An exact transcription is needed, starting at the line containing "orange car: 5 -> 4" and running through the last line of the records, with every picture left out.

BEGIN Input data

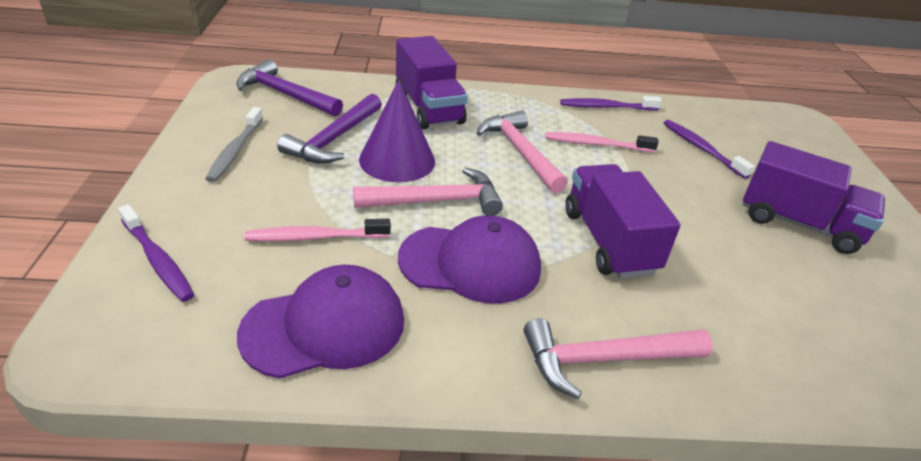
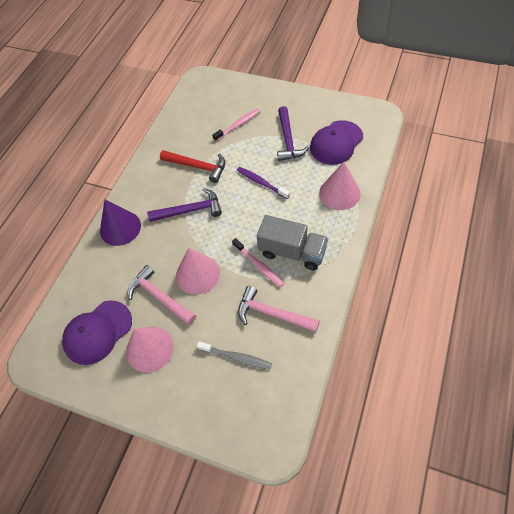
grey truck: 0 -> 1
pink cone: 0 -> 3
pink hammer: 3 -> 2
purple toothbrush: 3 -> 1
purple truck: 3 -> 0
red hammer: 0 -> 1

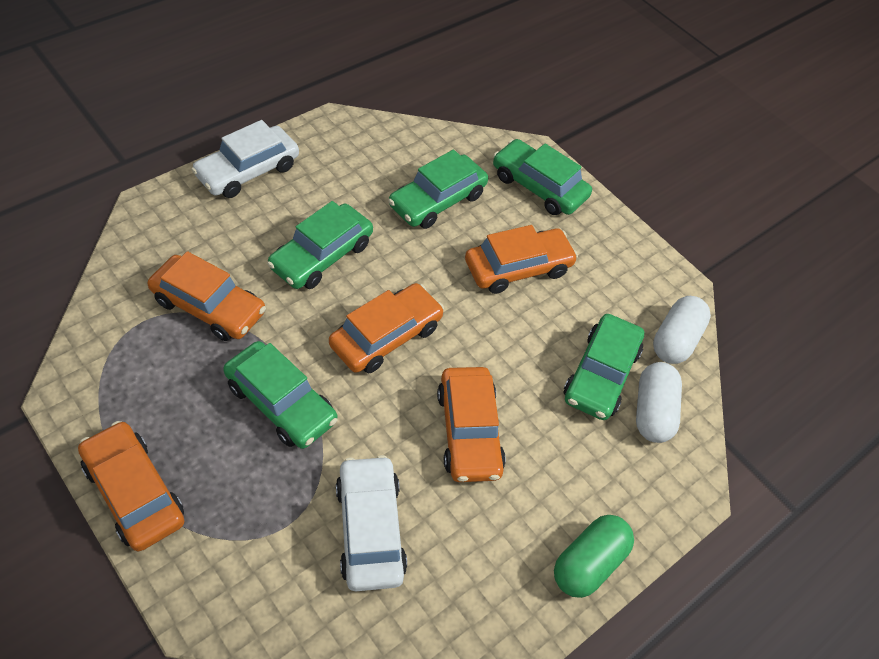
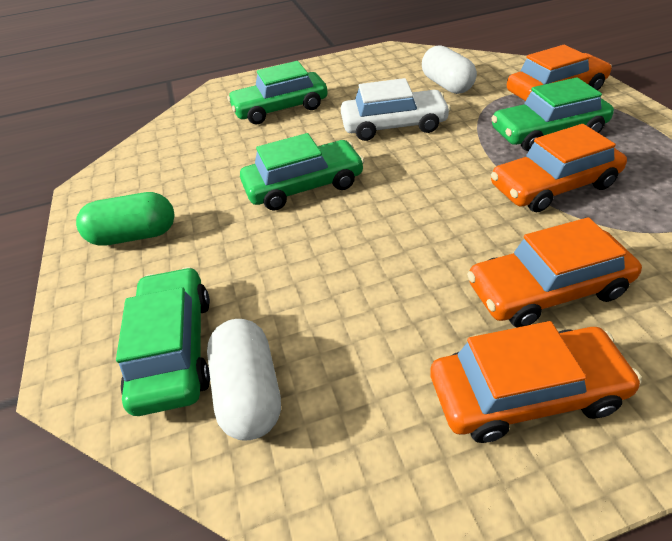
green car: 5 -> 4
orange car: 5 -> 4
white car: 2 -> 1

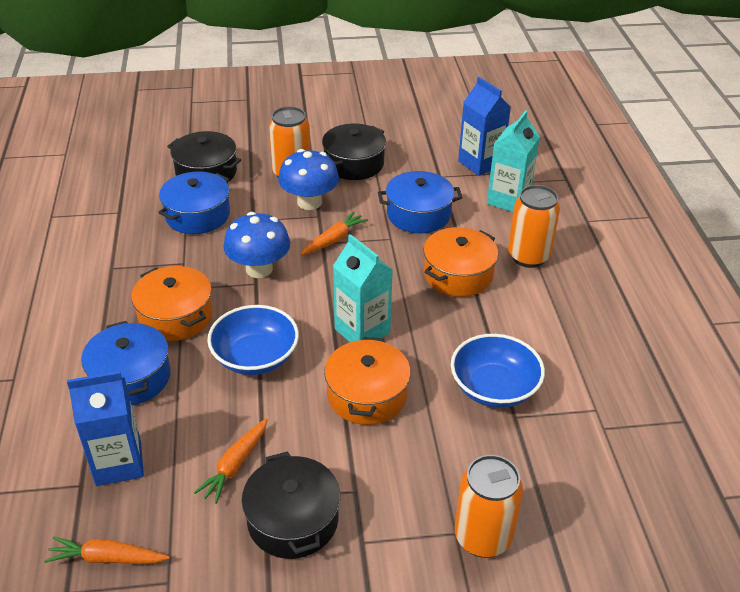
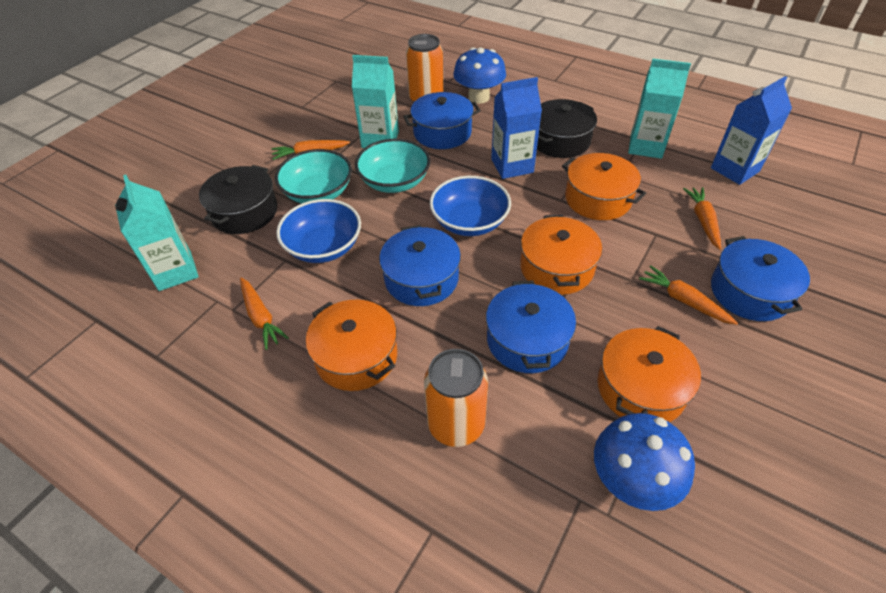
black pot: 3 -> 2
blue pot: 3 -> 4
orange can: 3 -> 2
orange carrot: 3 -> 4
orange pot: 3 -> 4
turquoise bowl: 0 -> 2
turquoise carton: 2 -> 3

END Input data

## Response:
orange car: 5 -> 4
white car: 2 -> 1

black pot: 3 -> 2
blue pot: 3 -> 4
orange can: 3 -> 2
orange carrot: 3 -> 4
orange pot: 3 -> 4
turquoise bowl: 0 -> 2
turquoise carton: 2 -> 3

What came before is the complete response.